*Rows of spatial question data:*
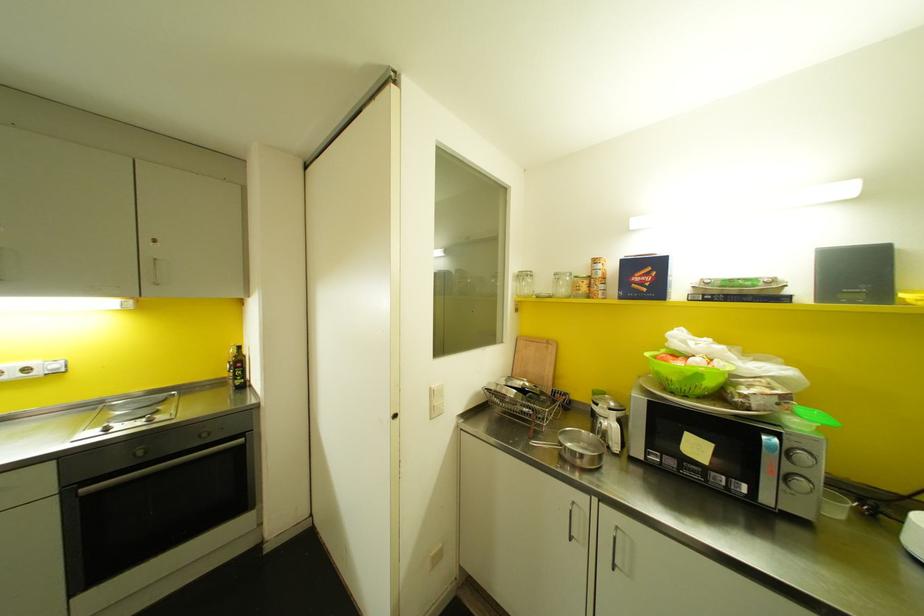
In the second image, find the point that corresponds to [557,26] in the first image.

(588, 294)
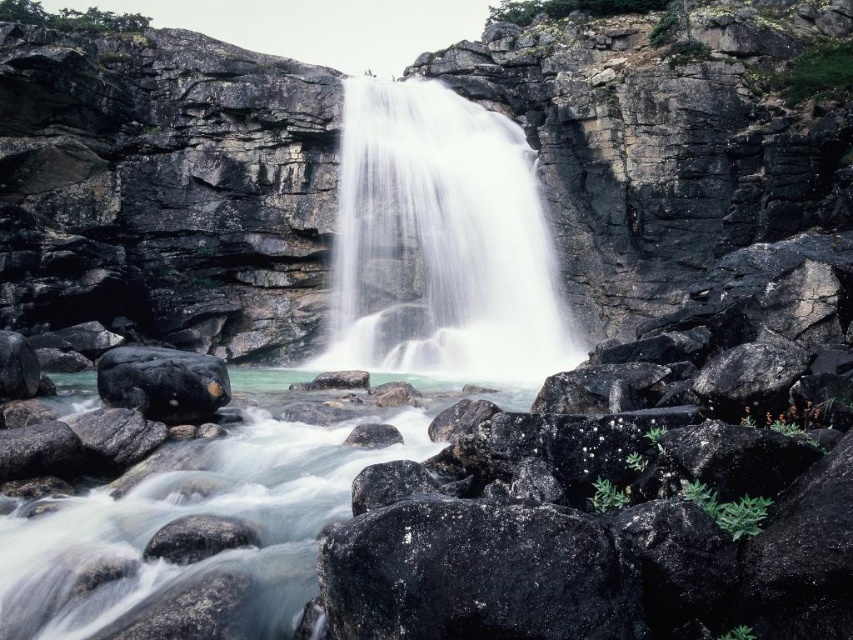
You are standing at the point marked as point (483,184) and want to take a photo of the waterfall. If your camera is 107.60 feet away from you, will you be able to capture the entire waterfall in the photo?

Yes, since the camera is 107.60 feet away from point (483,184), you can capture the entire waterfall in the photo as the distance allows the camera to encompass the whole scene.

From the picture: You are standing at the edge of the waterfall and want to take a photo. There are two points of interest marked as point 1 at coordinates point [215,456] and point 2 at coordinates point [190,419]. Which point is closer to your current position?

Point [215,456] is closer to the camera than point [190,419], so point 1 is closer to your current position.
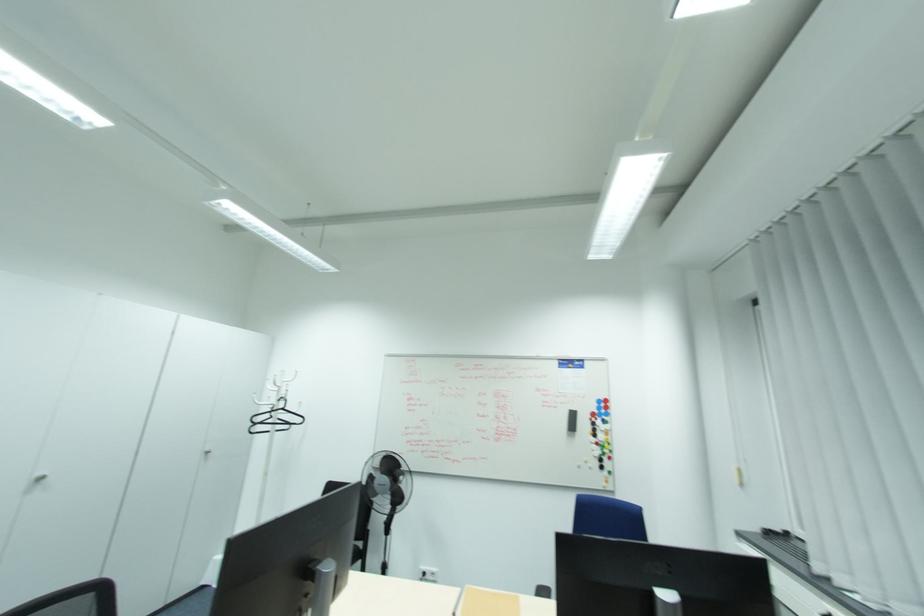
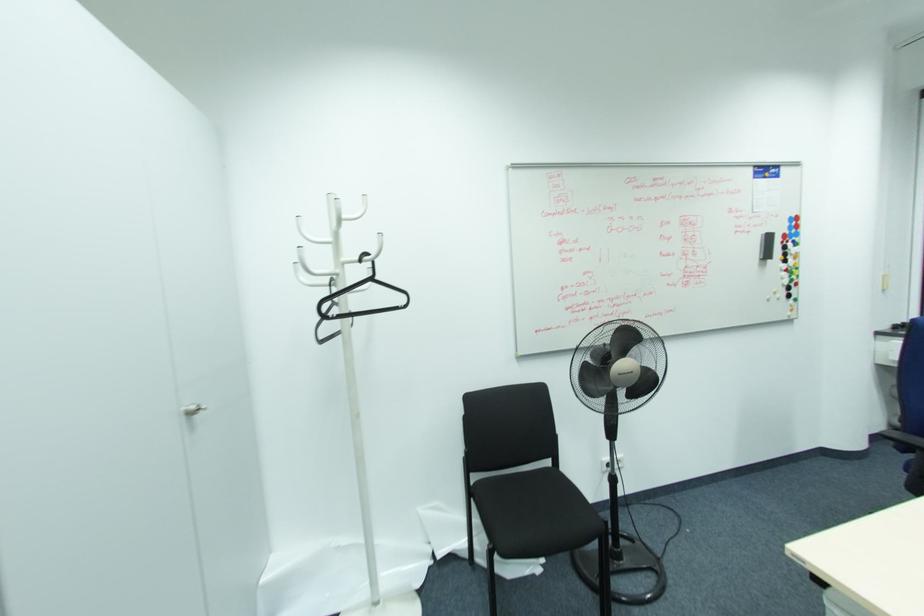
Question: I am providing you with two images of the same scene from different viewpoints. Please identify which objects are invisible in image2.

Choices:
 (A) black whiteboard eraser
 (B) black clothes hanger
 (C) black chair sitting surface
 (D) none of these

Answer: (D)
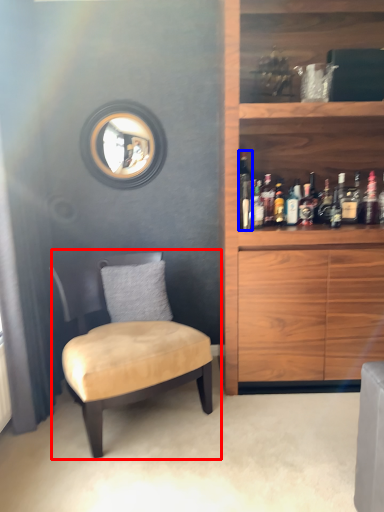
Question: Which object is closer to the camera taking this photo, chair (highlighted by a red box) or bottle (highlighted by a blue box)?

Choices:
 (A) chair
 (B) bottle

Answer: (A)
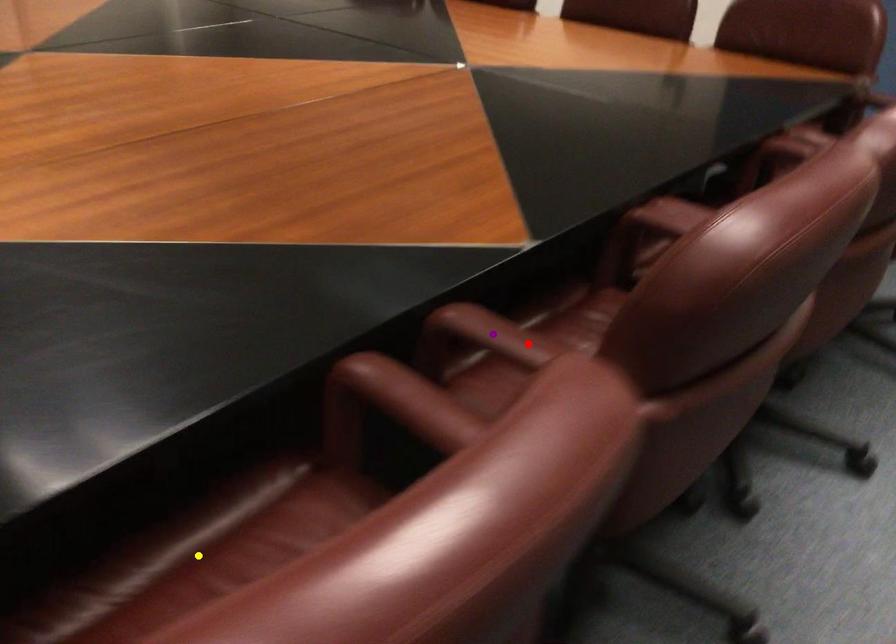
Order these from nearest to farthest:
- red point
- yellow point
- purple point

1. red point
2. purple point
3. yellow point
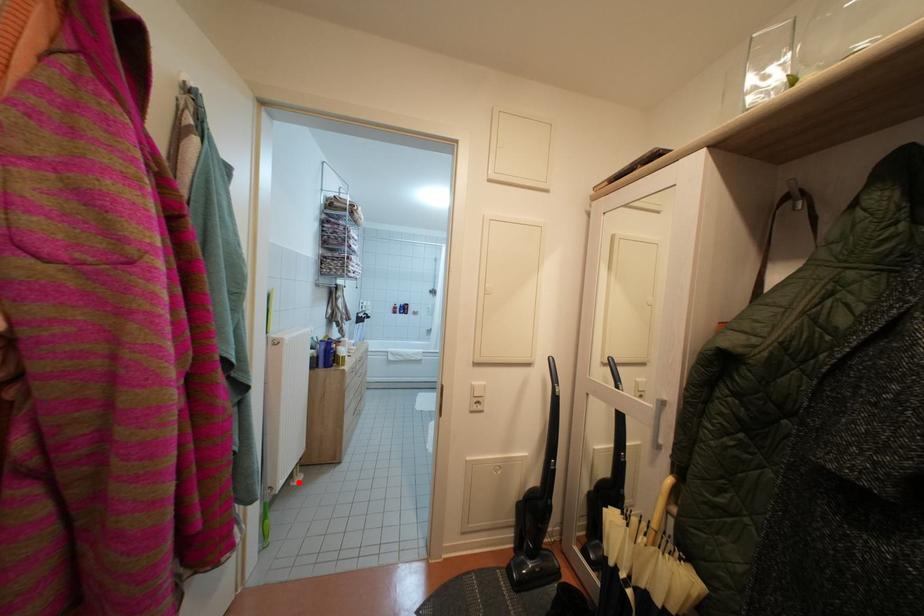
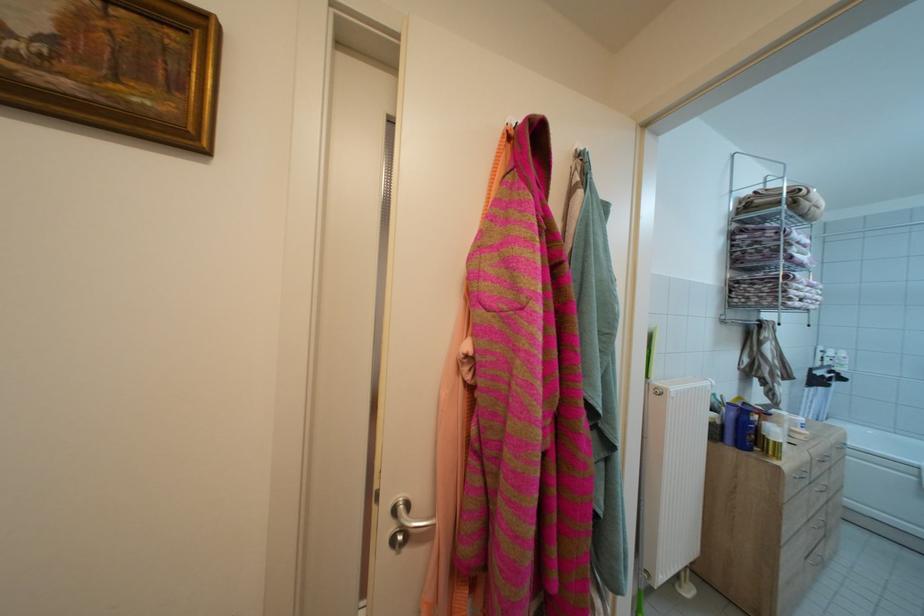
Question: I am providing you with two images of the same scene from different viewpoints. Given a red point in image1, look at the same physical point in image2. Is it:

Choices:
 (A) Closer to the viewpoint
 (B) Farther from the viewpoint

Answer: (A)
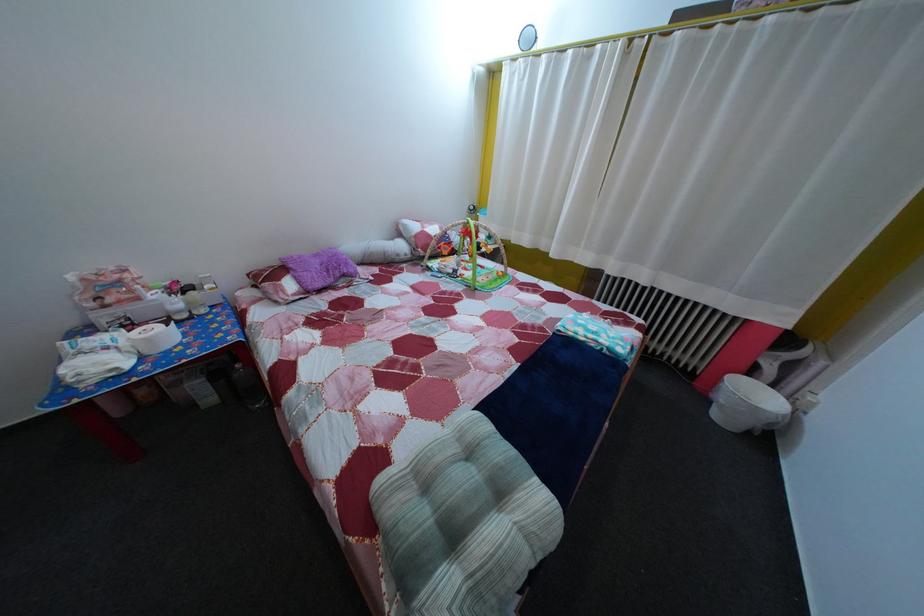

*WHAT TO DO:*
Give all of these lines again, leaving out the pictures, with every "Choices" changed to "Options" and nothing else altered.

*THE REPLY:*
In the second image, find the point that corresponds to [557,26] in the first image.

(588, 294)
You are standing at the point marked as point (483,184) and want to take a photo of the waterfall. If your camera is 107.60 feet away from you, will you be able to capture the entire waterfall in the photo?

Yes, since the camera is 107.60 feet away from point (483,184), you can capture the entire waterfall in the photo as the distance allows the camera to encompass the whole scene.

From the picture: You are standing at the edge of the waterfall and want to take a photo. There are two points of interest marked as point 1 at coordinates point [215,456] and point 2 at coordinates point [190,419]. Which point is closer to your current position?

Point [215,456] is closer to the camera than point [190,419], so point 1 is closer to your current position.
Question: I am providing you with two images of the same scene from different viewpoints. Please identify which objects are invisible in image2.

Options:
 (A) black whiteboard eraser
 (B) black clothes hanger
 (C) black chair sitting surface
 (D) none of these

Answer: (D)
Question: Which object is closer to the camera taking this photo, chair (highlighted by a red box) or bottle (highlighted by a blue box)?

Options:
 (A) chair
 (B) bottle

Answer: (A)
Order these from nearest to farthest:
- red point
- yellow point
- purple point

1. red point
2. purple point
3. yellow point
Question: I am providing you with two images of the same scene from different viewpoints. Given a red point in image1, look at the same physical point in image2. Is it:

Options:
 (A) Closer to the viewpoint
 (B) Farther from the viewpoint

Answer: (A)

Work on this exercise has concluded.